--- Information shown ---
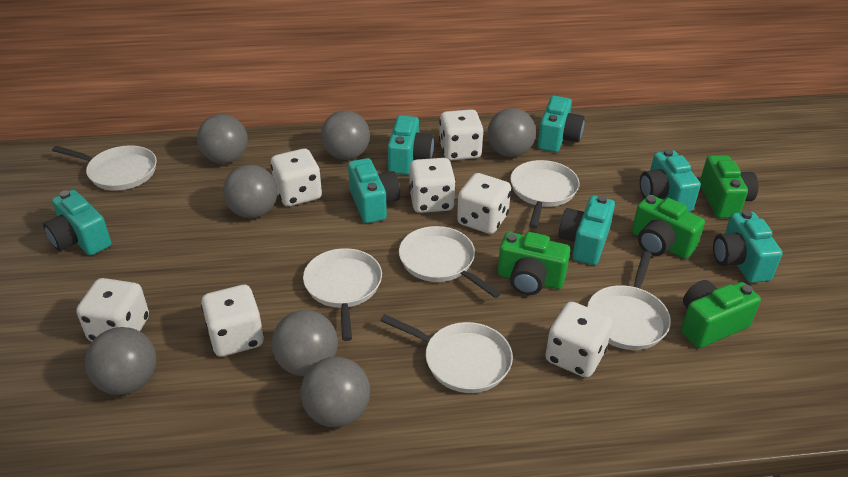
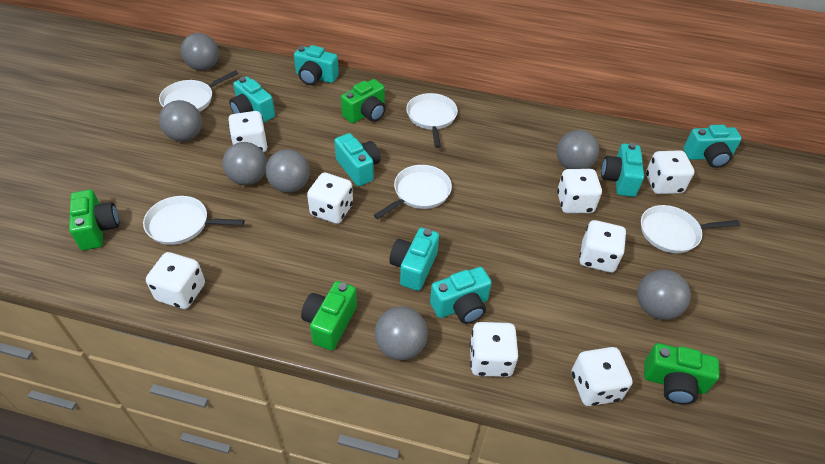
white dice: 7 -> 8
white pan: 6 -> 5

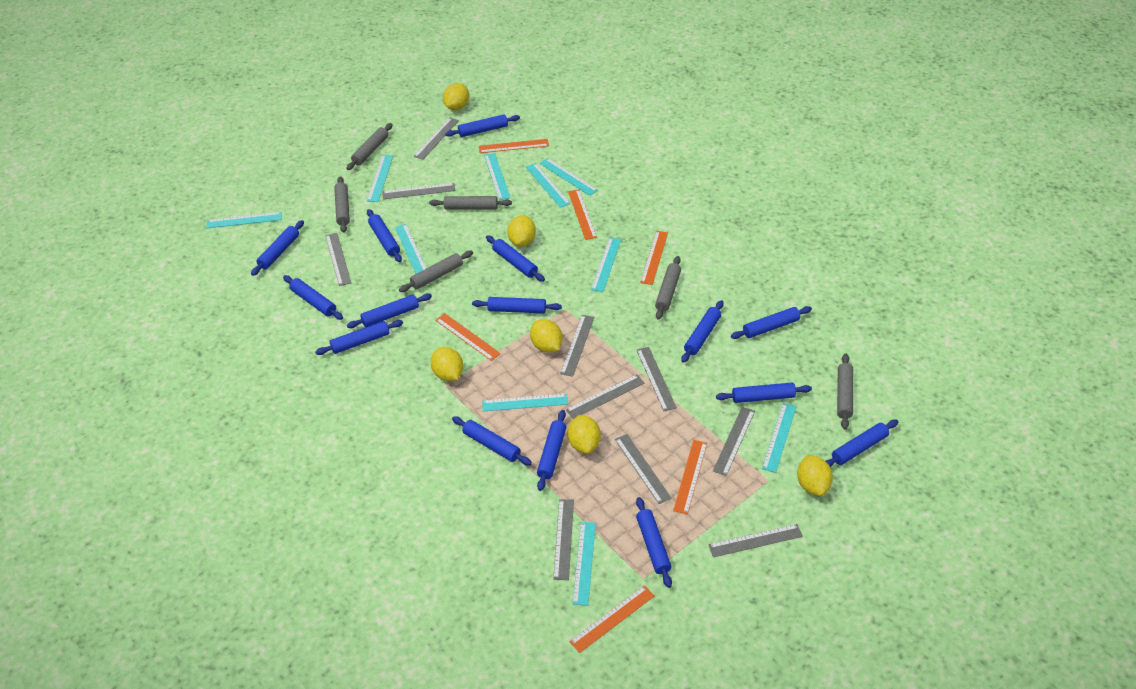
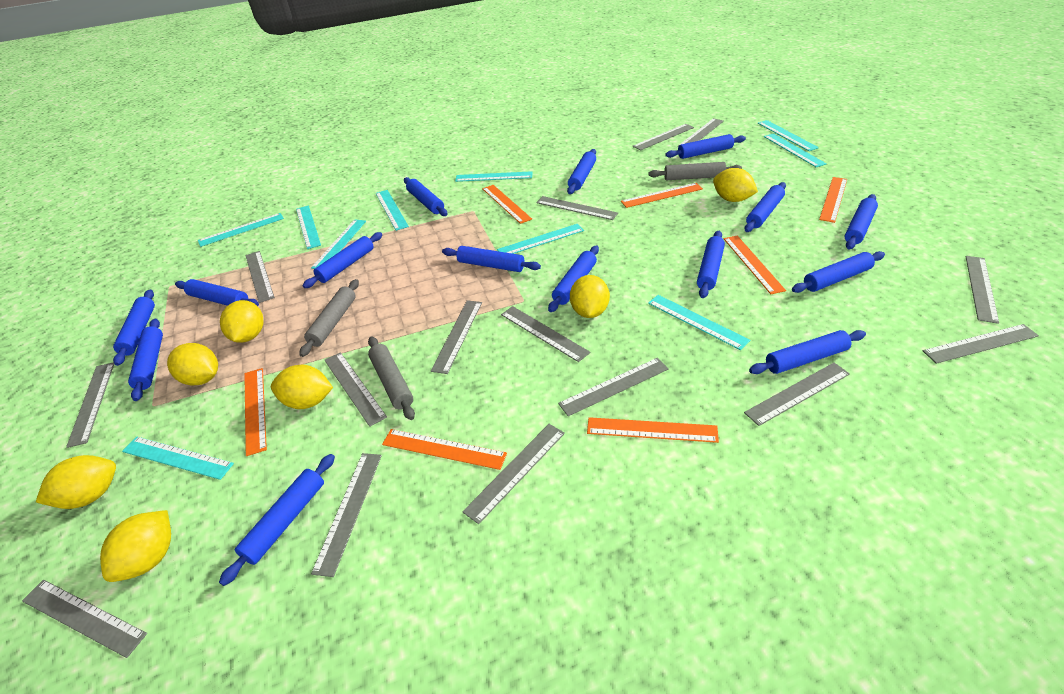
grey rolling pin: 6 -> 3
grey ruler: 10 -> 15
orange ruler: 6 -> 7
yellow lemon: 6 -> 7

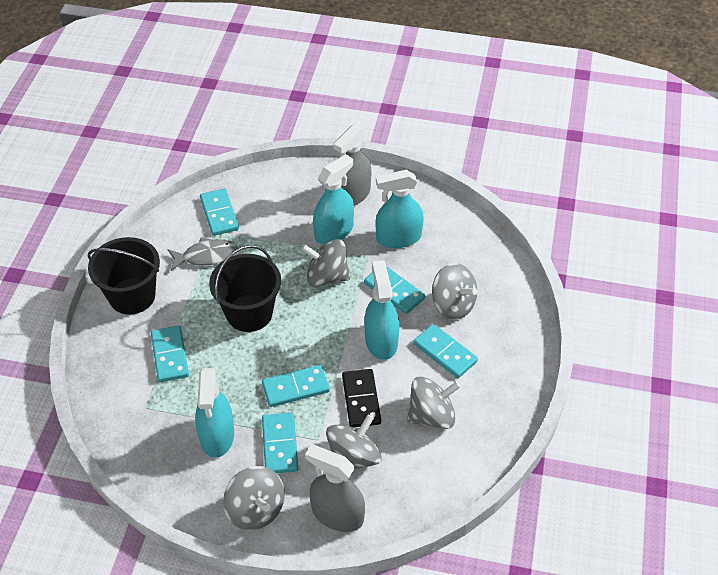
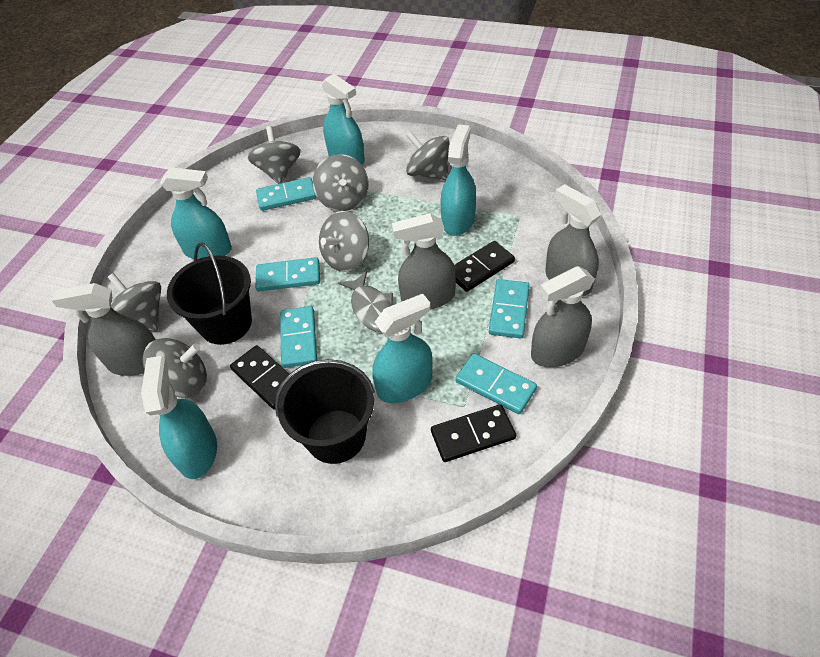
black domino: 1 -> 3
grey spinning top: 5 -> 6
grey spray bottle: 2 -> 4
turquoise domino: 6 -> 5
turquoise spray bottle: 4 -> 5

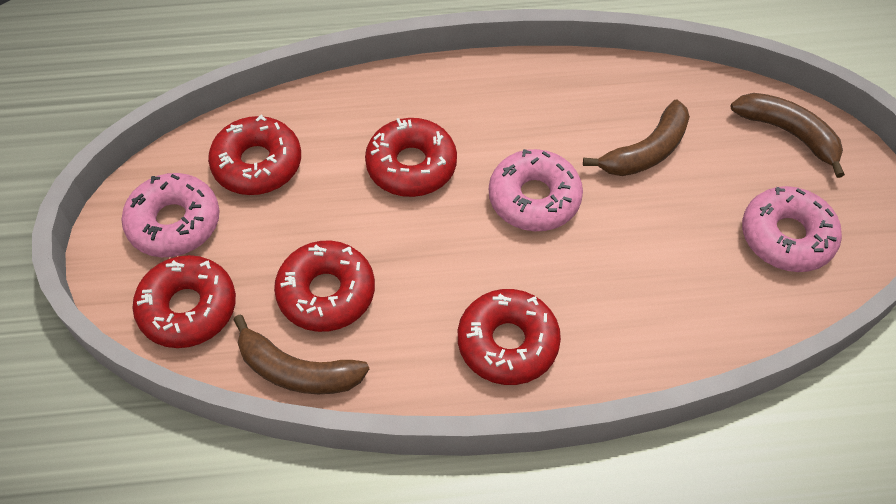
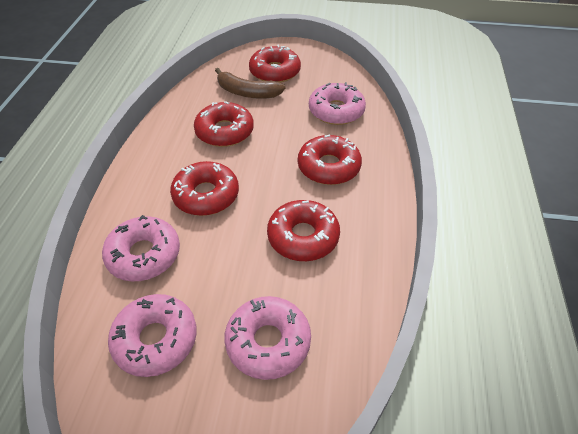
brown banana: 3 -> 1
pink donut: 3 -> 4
---
--- Information shown ---
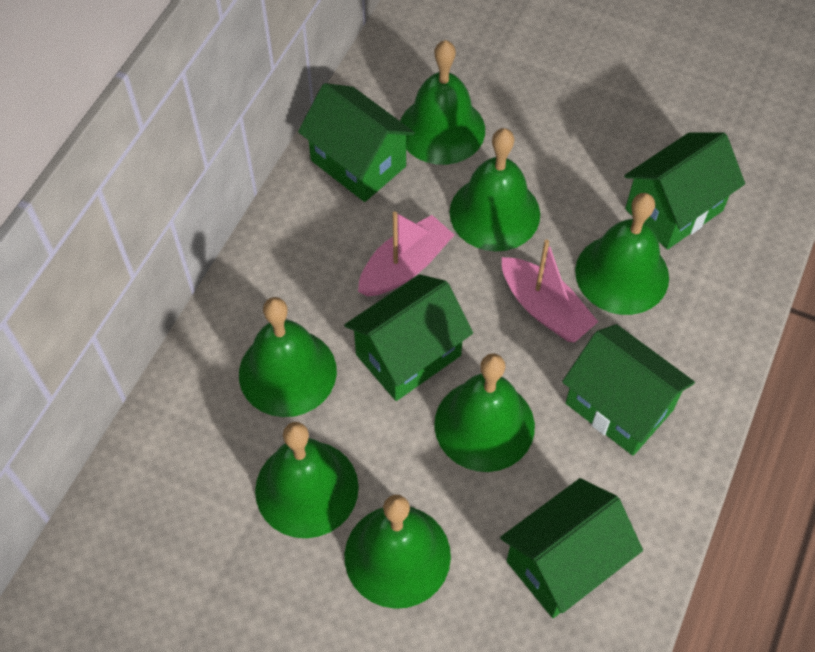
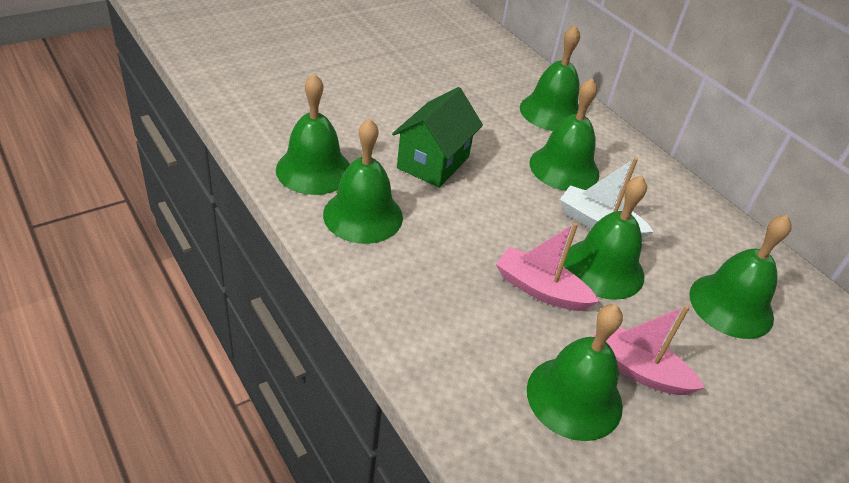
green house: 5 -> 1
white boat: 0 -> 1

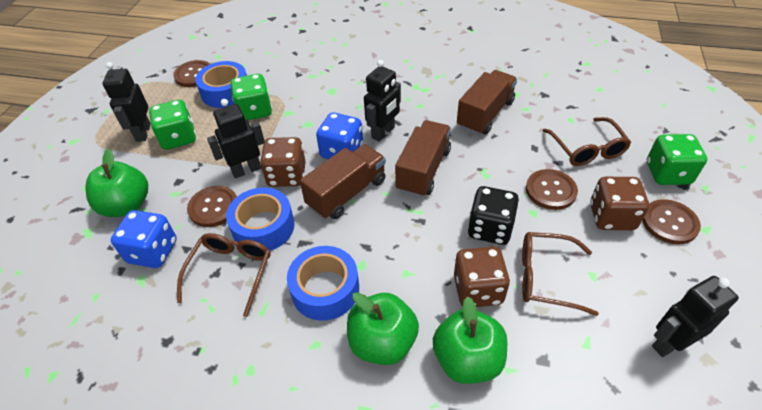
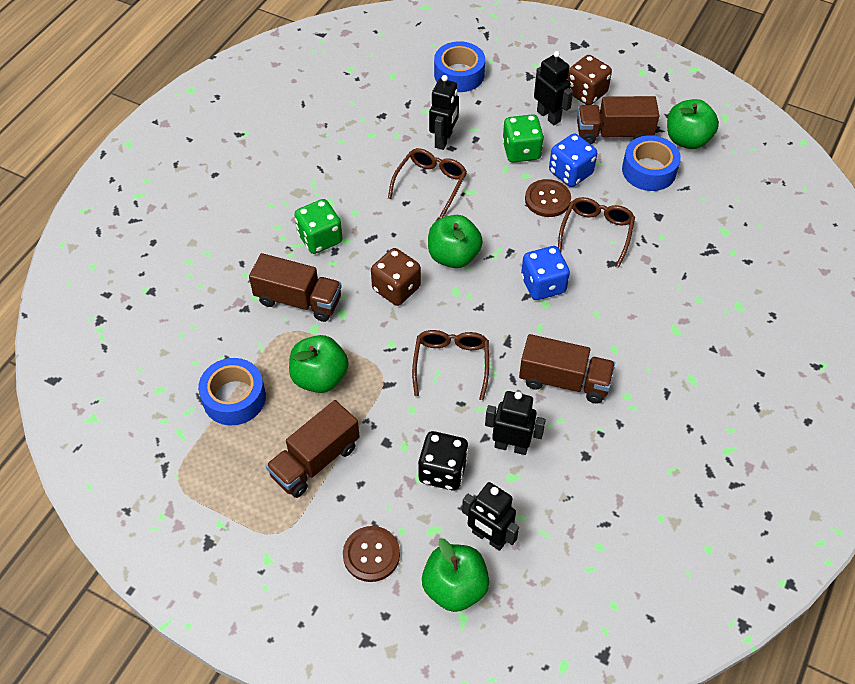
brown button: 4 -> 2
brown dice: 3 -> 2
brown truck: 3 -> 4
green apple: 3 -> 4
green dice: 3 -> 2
---
--- Information shown ---
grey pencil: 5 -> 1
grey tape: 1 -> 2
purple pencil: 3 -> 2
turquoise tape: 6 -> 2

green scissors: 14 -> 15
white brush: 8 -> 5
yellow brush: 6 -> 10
---
■ **Work request**: Every line containing the string "turquoise" should be pulled from the listing and copied.

■ **Output of the exercise**:
turquoise domino: 6 -> 5
turquoise spray bottle: 4 -> 5
turquoise tape: 6 -> 2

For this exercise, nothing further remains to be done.